**Your task:**
Copy each line containing the word "rolling" from the records that follow, please.

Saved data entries
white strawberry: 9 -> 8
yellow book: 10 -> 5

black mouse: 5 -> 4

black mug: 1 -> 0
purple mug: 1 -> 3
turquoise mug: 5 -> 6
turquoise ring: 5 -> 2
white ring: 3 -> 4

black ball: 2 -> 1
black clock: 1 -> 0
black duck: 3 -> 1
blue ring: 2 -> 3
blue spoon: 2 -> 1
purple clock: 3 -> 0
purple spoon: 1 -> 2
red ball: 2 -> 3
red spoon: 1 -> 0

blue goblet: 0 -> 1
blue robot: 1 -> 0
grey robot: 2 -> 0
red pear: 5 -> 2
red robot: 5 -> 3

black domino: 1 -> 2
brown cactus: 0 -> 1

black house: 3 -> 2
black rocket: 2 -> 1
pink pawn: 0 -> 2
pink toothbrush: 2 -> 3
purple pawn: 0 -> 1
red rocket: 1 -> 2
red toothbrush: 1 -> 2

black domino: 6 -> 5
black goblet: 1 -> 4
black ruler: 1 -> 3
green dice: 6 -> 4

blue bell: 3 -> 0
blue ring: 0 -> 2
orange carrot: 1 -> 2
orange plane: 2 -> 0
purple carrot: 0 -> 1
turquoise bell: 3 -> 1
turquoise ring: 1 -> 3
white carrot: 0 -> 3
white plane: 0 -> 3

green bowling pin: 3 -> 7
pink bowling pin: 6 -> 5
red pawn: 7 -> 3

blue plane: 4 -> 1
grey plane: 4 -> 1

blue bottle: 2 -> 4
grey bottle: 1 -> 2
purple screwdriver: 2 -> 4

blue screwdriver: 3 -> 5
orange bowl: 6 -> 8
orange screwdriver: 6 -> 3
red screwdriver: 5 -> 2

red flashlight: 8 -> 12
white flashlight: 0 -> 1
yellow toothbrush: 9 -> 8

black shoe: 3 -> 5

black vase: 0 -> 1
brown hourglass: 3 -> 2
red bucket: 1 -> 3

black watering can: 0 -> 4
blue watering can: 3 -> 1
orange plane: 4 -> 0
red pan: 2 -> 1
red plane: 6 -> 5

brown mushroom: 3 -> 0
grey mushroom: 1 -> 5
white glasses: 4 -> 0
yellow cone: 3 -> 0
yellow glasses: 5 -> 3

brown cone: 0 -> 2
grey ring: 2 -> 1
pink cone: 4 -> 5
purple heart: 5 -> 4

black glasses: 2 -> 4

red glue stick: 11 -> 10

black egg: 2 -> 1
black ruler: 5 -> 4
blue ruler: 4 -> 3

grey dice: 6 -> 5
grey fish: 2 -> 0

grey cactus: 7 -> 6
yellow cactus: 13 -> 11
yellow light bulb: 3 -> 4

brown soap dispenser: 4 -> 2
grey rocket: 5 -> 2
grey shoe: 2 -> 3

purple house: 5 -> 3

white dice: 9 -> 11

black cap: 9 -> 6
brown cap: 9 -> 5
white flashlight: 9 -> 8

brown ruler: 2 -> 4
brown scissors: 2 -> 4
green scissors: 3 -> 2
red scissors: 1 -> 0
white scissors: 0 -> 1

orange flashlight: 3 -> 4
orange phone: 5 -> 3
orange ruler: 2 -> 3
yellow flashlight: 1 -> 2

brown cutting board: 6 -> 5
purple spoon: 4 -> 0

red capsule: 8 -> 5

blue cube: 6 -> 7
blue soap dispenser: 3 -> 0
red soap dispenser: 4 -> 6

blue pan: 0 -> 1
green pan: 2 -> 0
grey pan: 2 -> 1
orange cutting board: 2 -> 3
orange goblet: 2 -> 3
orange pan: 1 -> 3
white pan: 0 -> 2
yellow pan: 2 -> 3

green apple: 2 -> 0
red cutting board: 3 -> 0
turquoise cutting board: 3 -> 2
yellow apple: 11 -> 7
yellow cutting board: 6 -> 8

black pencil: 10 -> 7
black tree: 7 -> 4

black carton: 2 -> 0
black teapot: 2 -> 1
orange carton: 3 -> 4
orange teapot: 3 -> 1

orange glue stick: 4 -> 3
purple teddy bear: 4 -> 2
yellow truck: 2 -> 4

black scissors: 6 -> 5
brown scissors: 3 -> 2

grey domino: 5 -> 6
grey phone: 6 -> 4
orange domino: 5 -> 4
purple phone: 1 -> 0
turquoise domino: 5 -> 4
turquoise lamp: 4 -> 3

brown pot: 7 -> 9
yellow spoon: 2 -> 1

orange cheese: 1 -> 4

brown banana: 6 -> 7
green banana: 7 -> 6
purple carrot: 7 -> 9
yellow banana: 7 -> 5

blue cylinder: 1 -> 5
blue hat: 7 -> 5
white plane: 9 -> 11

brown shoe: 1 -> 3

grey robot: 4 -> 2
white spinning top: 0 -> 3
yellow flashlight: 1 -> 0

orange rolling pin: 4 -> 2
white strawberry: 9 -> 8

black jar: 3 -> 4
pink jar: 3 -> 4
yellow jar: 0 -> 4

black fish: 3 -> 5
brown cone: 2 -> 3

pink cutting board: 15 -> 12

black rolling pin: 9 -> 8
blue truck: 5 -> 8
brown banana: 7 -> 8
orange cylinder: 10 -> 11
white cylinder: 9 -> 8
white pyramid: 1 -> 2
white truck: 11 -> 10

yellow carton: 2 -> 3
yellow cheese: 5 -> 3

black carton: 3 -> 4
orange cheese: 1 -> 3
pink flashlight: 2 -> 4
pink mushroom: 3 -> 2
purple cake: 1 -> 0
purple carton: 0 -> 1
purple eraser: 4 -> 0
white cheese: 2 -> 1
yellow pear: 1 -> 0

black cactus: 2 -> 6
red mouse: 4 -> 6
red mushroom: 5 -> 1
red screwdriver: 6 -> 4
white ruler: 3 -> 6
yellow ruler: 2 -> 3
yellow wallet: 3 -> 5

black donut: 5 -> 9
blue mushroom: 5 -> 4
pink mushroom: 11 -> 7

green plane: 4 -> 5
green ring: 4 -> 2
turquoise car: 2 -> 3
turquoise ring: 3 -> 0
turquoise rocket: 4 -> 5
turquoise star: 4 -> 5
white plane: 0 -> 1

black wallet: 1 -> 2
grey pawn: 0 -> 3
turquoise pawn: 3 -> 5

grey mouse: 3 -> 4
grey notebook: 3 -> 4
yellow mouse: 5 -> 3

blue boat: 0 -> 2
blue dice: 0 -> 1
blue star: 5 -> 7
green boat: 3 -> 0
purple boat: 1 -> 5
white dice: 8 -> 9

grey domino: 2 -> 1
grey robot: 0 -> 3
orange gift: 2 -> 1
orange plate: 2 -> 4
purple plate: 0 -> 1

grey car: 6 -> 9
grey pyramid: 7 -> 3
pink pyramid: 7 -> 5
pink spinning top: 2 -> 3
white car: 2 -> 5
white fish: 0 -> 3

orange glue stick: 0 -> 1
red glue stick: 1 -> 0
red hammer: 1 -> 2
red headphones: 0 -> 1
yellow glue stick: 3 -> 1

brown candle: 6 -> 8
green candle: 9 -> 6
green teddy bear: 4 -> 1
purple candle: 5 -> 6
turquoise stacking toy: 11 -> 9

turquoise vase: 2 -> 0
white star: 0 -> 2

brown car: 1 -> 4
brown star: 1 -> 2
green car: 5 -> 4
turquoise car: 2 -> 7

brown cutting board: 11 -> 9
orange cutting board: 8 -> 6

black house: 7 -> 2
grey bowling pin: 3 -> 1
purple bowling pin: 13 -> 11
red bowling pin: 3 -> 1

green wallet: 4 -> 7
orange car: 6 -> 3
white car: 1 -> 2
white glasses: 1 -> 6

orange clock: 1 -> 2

**Task result:**
orange rolling pin: 4 -> 2
black rolling pin: 9 -> 8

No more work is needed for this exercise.